> **Task objective**
Present the lines below again, exactly as they stand.

> **Records for the exercise**
* * * *
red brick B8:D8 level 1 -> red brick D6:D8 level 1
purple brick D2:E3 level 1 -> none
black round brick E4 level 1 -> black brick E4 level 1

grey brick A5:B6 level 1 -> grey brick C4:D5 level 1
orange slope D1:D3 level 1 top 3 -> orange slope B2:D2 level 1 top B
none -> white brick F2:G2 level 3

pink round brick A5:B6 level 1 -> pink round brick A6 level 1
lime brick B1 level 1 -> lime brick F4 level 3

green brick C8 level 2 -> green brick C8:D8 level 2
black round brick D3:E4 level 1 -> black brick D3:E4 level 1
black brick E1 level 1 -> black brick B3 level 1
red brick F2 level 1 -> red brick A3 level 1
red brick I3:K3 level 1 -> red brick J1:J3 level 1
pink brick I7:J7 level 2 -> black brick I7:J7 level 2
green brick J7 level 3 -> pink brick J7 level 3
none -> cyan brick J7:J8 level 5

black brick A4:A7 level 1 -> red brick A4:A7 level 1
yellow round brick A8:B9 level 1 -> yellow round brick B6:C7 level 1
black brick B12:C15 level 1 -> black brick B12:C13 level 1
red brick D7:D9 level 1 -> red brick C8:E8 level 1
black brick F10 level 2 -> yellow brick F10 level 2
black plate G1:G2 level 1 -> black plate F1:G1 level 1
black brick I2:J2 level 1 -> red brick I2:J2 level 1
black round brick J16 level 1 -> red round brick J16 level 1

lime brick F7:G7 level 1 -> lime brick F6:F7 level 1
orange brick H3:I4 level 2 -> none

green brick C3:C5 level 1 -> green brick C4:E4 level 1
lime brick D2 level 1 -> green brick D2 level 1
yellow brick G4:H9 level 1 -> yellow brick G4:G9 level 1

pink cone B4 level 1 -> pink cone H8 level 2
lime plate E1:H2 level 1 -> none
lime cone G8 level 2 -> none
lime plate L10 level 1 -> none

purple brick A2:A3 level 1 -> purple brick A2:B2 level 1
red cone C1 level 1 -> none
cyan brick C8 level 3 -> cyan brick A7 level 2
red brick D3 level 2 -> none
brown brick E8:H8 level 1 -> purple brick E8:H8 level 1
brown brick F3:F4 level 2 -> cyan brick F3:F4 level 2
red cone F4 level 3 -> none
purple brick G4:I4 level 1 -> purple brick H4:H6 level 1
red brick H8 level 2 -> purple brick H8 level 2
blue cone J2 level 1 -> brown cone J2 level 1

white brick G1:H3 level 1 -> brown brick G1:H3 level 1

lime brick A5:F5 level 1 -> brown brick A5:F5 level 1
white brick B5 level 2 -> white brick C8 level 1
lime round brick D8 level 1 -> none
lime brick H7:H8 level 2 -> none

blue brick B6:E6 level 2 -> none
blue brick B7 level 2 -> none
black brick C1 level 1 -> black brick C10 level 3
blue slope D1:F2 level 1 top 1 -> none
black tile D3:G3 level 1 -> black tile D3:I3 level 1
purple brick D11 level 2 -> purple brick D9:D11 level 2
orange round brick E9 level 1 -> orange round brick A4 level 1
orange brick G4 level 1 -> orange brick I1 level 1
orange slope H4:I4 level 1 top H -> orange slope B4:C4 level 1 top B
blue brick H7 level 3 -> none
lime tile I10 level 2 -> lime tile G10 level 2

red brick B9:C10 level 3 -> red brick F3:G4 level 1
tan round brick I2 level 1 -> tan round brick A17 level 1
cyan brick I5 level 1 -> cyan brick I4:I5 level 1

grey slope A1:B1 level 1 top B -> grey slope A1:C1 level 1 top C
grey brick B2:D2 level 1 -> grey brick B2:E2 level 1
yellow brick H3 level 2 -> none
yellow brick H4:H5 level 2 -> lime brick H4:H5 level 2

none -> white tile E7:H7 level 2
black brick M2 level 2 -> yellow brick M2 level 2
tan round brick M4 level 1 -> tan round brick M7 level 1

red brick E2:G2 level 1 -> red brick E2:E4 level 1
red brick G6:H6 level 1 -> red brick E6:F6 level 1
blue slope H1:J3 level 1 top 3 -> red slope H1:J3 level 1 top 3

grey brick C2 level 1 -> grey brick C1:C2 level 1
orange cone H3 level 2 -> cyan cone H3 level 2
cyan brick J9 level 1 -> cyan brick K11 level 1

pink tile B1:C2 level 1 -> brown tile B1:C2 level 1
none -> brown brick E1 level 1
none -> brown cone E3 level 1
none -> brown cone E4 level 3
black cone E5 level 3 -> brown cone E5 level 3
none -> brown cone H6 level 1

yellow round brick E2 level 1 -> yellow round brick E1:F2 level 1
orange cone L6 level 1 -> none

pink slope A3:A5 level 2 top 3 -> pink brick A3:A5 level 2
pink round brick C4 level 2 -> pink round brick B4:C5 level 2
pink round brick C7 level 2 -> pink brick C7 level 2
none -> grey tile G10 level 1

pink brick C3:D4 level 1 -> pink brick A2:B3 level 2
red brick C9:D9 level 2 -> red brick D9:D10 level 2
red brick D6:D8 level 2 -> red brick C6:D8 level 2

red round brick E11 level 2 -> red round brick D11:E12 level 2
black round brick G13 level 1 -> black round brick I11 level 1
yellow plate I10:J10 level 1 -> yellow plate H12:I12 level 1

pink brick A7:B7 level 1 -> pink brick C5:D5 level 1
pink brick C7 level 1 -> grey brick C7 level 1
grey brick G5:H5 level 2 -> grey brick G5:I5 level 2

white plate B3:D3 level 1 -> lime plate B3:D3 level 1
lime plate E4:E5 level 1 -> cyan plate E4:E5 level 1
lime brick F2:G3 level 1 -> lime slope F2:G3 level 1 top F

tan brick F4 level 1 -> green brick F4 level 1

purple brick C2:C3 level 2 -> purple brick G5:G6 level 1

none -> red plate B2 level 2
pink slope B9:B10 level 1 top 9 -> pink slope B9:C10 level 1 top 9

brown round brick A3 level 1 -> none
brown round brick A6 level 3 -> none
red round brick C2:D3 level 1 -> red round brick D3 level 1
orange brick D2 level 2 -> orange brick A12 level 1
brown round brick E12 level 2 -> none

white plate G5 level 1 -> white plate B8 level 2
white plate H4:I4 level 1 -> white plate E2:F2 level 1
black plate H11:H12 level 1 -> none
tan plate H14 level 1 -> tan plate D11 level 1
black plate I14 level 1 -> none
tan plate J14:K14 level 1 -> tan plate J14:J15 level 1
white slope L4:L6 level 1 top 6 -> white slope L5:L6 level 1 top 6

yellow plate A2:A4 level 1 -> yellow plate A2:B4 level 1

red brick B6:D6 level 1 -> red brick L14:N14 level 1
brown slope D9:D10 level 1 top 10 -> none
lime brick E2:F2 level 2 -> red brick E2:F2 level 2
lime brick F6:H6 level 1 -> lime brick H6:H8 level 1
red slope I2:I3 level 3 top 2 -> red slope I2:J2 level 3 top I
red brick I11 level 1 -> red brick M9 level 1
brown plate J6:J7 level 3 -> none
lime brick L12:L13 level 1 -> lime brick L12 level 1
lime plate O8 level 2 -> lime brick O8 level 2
* * * *
> **Solution for this exercise**
red brick B8:D8 level 1 -> red brick D6:D8 level 1
purple brick D2:E3 level 1 -> none
black round brick E4 level 1 -> black brick E4 level 1

grey brick A5:B6 level 1 -> grey brick C4:D5 level 1
orange slope D1:D3 level 1 top 3 -> orange slope B2:D2 level 1 top B
none -> white brick F2:G2 level 3

pink round brick A5:B6 level 1 -> pink round brick A6 level 1
lime brick B1 level 1 -> lime brick F4 level 3

green brick C8 level 2 -> green brick C8:D8 level 2
black round brick D3:E4 level 1 -> black brick D3:E4 level 1
black brick E1 level 1 -> black brick B3 level 1
red brick F2 level 1 -> red brick A3 level 1
red brick I3:K3 level 1 -> red brick J1:J3 level 1
pink brick I7:J7 level 2 -> black brick I7:J7 level 2
green brick J7 level 3 -> pink brick J7 level 3
none -> cyan brick J7:J8 level 5

black brick A4:A7 level 1 -> red brick A4:A7 level 1
yellow round brick A8:B9 level 1 -> yellow round brick B6:C7 level 1
black brick B12:C15 level 1 -> black brick B12:C13 level 1
red brick D7:D9 level 1 -> red brick C8:E8 level 1
black brick F10 level 2 -> yellow brick F10 level 2
black plate G1:G2 level 1 -> black plate F1:G1 level 1
black brick I2:J2 level 1 -> red brick I2:J2 level 1
black round brick J16 level 1 -> red round brick J16 level 1

lime brick F7:G7 level 1 -> lime brick F6:F7 level 1
orange brick H3:I4 level 2 -> none

green brick C3:C5 level 1 -> green brick C4:E4 level 1
lime brick D2 level 1 -> green brick D2 level 1
yellow brick G4:H9 level 1 -> yellow brick G4:G9 level 1

pink cone B4 level 1 -> pink cone H8 level 2
lime plate E1:H2 level 1 -> none
lime cone G8 level 2 -> none
lime plate L10 level 1 -> none

purple brick A2:A3 level 1 -> purple brick A2:B2 level 1
red cone C1 level 1 -> none
cyan brick C8 level 3 -> cyan brick A7 level 2
red brick D3 level 2 -> none
brown brick E8:H8 level 1 -> purple brick E8:H8 level 1
brown brick F3:F4 level 2 -> cyan brick F3:F4 level 2
red cone F4 level 3 -> none
purple brick G4:I4 level 1 -> purple brick H4:H6 level 1
red brick H8 level 2 -> purple brick H8 level 2
blue cone J2 level 1 -> brown cone J2 level 1

white brick G1:H3 level 1 -> brown brick G1:H3 level 1

lime brick A5:F5 level 1 -> brown brick A5:F5 level 1
white brick B5 level 2 -> white brick C8 level 1
lime round brick D8 level 1 -> none
lime brick H7:H8 level 2 -> none

blue brick B6:E6 level 2 -> none
blue brick B7 level 2 -> none
black brick C1 level 1 -> black brick C10 level 3
blue slope D1:F2 level 1 top 1 -> none
black tile D3:G3 level 1 -> black tile D3:I3 level 1
purple brick D11 level 2 -> purple brick D9:D11 level 2
orange round brick E9 level 1 -> orange round brick A4 level 1
orange brick G4 level 1 -> orange brick I1 level 1
orange slope H4:I4 level 1 top H -> orange slope B4:C4 level 1 top B
blue brick H7 level 3 -> none
lime tile I10 level 2 -> lime tile G10 level 2

red brick B9:C10 level 3 -> red brick F3:G4 level 1
tan round brick I2 level 1 -> tan round brick A17 level 1
cyan brick I5 level 1 -> cyan brick I4:I5 level 1

grey slope A1:B1 level 1 top B -> grey slope A1:C1 level 1 top C
grey brick B2:D2 level 1 -> grey brick B2:E2 level 1
yellow brick H3 level 2 -> none
yellow brick H4:H5 level 2 -> lime brick H4:H5 level 2

none -> white tile E7:H7 level 2
black brick M2 level 2 -> yellow brick M2 level 2
tan round brick M4 level 1 -> tan round brick M7 level 1

red brick E2:G2 level 1 -> red brick E2:E4 level 1
red brick G6:H6 level 1 -> red brick E6:F6 level 1
blue slope H1:J3 level 1 top 3 -> red slope H1:J3 level 1 top 3

grey brick C2 level 1 -> grey brick C1:C2 level 1
orange cone H3 level 2 -> cyan cone H3 level 2
cyan brick J9 level 1 -> cyan brick K11 level 1

pink tile B1:C2 level 1 -> brown tile B1:C2 level 1
none -> brown brick E1 level 1
none -> brown cone E3 level 1
none -> brown cone E4 level 3
black cone E5 level 3 -> brown cone E5 level 3
none -> brown cone H6 level 1

yellow round brick E2 level 1 -> yellow round brick E1:F2 level 1
orange cone L6 level 1 -> none

pink slope A3:A5 level 2 top 3 -> pink brick A3:A5 level 2
pink round brick C4 level 2 -> pink round brick B4:C5 level 2
pink round brick C7 level 2 -> pink brick C7 level 2
none -> grey tile G10 level 1

pink brick C3:D4 level 1 -> pink brick A2:B3 level 2
red brick C9:D9 level 2 -> red brick D9:D10 level 2
red brick D6:D8 level 2 -> red brick C6:D8 level 2

red round brick E11 level 2 -> red round brick D11:E12 level 2
black round brick G13 level 1 -> black round brick I11 level 1
yellow plate I10:J10 level 1 -> yellow plate H12:I12 level 1

pink brick A7:B7 level 1 -> pink brick C5:D5 level 1
pink brick C7 level 1 -> grey brick C7 level 1
grey brick G5:H5 level 2 -> grey brick G5:I5 level 2

white plate B3:D3 level 1 -> lime plate B3:D3 level 1
lime plate E4:E5 level 1 -> cyan plate E4:E5 level 1
lime brick F2:G3 level 1 -> lime slope F2:G3 level 1 top F

tan brick F4 level 1 -> green brick F4 level 1

purple brick C2:C3 level 2 -> purple brick G5:G6 level 1

none -> red plate B2 level 2
pink slope B9:B10 level 1 top 9 -> pink slope B9:C10 level 1 top 9

brown round brick A3 level 1 -> none
brown round brick A6 level 3 -> none
red round brick C2:D3 level 1 -> red round brick D3 level 1
orange brick D2 level 2 -> orange brick A12 level 1
brown round brick E12 level 2 -> none

white plate G5 level 1 -> white plate B8 level 2
white plate H4:I4 level 1 -> white plate E2:F2 level 1
black plate H11:H12 level 1 -> none
tan plate H14 level 1 -> tan plate D11 level 1
black plate I14 level 1 -> none
tan plate J14:K14 level 1 -> tan plate J14:J15 level 1
white slope L4:L6 level 1 top 6 -> white slope L5:L6 level 1 top 6

yellow plate A2:A4 level 1 -> yellow plate A2:B4 level 1

red brick B6:D6 level 1 -> red brick L14:N14 level 1
brown slope D9:D10 level 1 top 10 -> none
lime brick E2:F2 level 2 -> red brick E2:F2 level 2
lime brick F6:H6 level 1 -> lime brick H6:H8 level 1
red slope I2:I3 level 3 top 2 -> red slope I2:J2 level 3 top I
red brick I11 level 1 -> red brick M9 level 1
brown plate J6:J7 level 3 -> none
lime brick L12:L13 level 1 -> lime brick L12 level 1
lime plate O8 level 2 -> lime brick O8 level 2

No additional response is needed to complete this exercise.